- MATERIAL PROVIDED -
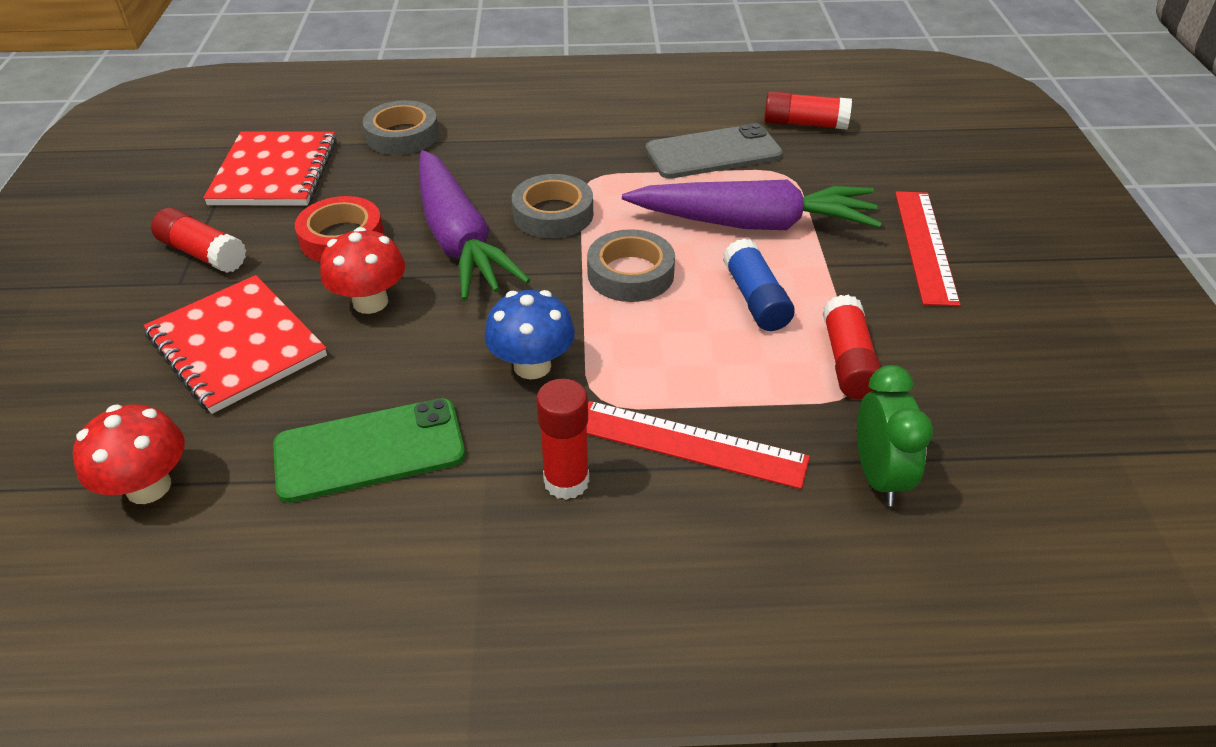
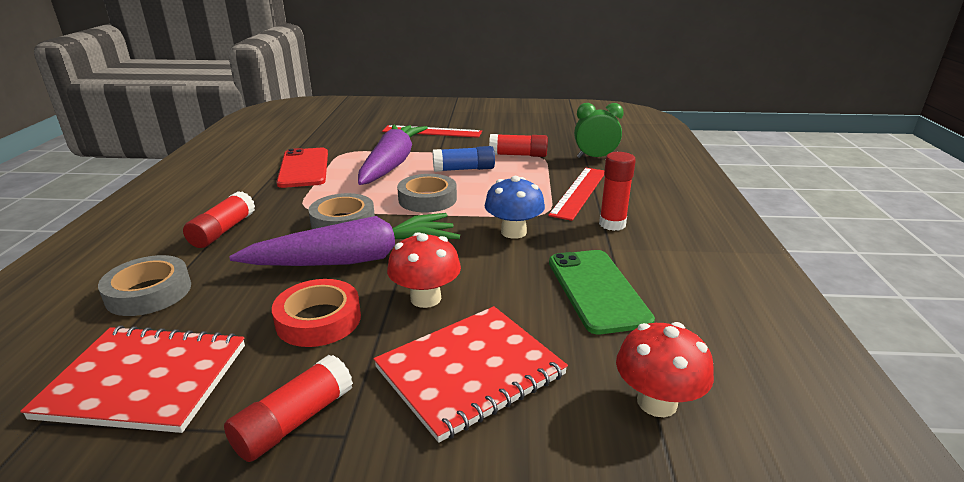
camera: 85 degrees left, 15 degrees down
(713, 153) = (304, 168): grey phone -> red phone
(804, 124) = (292, 143): red glue stick -> red glue stick (223, 231)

- PROMPT -
All that is needed is the line containing "(713, 153) = (304, 168): grey" and each line after it to the end of the data above, set down exactly.

- ANSWER TO THIS PROBLEM -
(713, 153) = (304, 168): grey phone -> red phone
(804, 124) = (292, 143): red glue stick -> red glue stick (223, 231)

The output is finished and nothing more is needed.